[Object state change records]
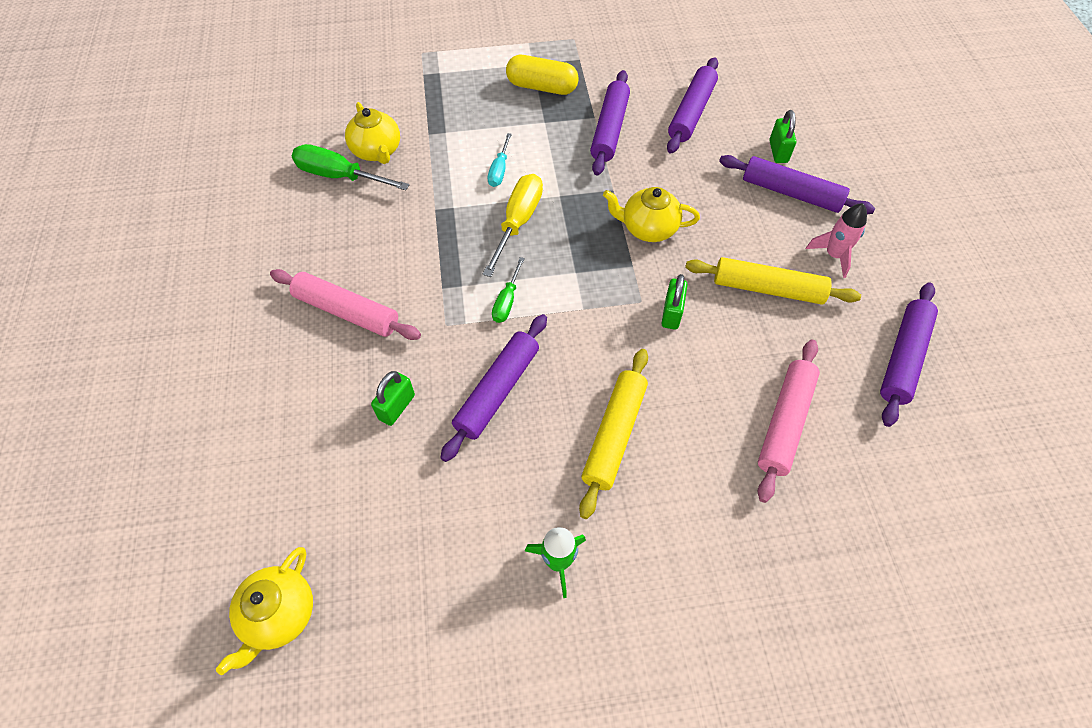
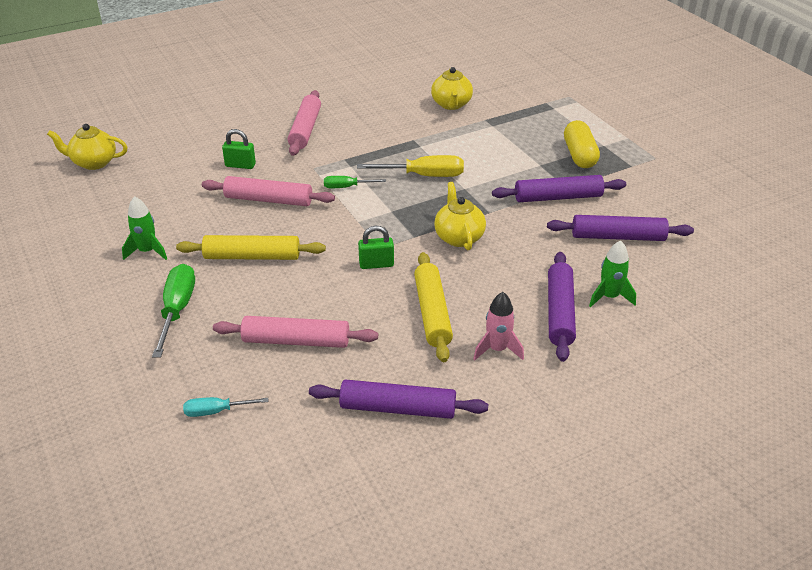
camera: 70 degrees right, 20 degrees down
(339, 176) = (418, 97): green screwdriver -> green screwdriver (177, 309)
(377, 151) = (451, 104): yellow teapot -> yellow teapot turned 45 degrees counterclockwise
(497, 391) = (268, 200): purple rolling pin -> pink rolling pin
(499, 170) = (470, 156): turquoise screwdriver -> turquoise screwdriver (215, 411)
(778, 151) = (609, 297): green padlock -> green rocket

◆ How to complete this task: Retype, exactly as written, each line from the one that has "(499, 170) = (470, 156): turquoise" to the bottom of the entries above, and include both of those lines.

◆ Task answer:
(499, 170) = (470, 156): turquoise screwdriver -> turquoise screwdriver (215, 411)
(778, 151) = (609, 297): green padlock -> green rocket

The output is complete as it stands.